» **Directions**:
Each line of the data must be given back verbatim, with pictures removed.

» **Data extract**:
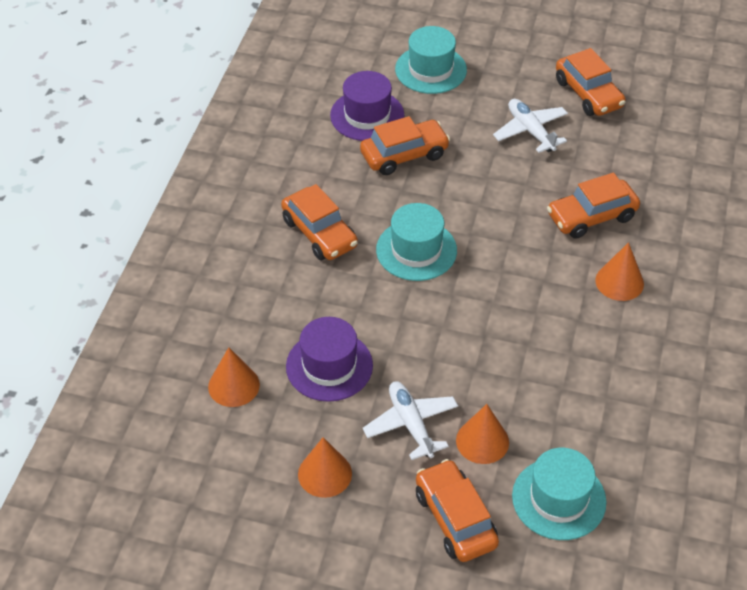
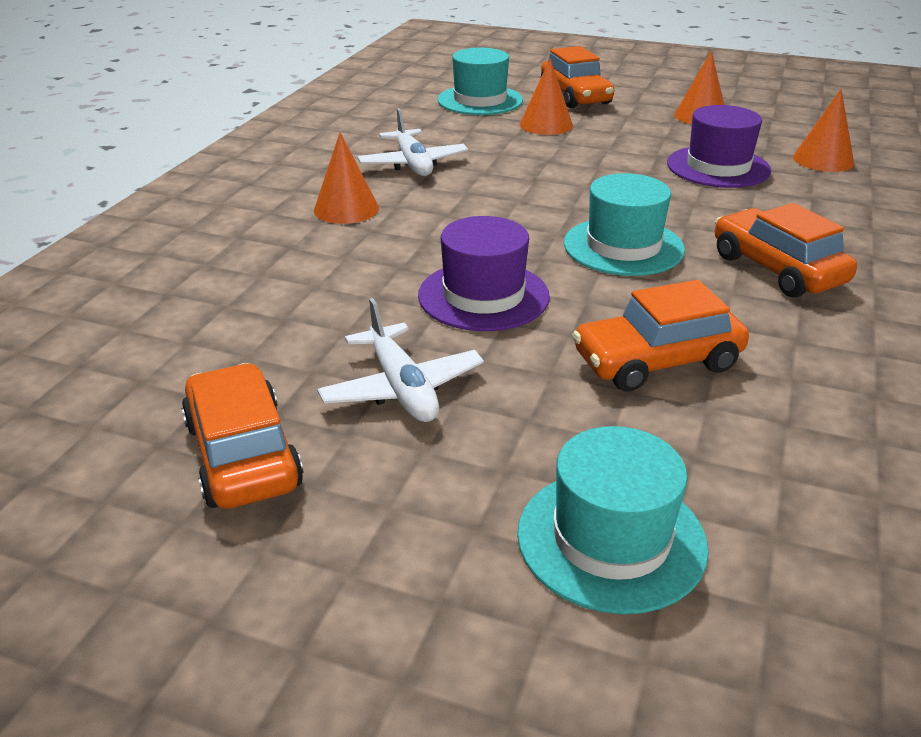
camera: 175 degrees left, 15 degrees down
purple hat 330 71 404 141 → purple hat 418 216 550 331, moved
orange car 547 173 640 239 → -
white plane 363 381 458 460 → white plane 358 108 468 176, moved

» **Answer section**:
camera: 175 degrees left, 15 degrees down
purple hat 330 71 404 141 → purple hat 418 216 550 331, moved
orange car 547 173 640 239 → -
white plane 363 381 458 460 → white plane 358 108 468 176, moved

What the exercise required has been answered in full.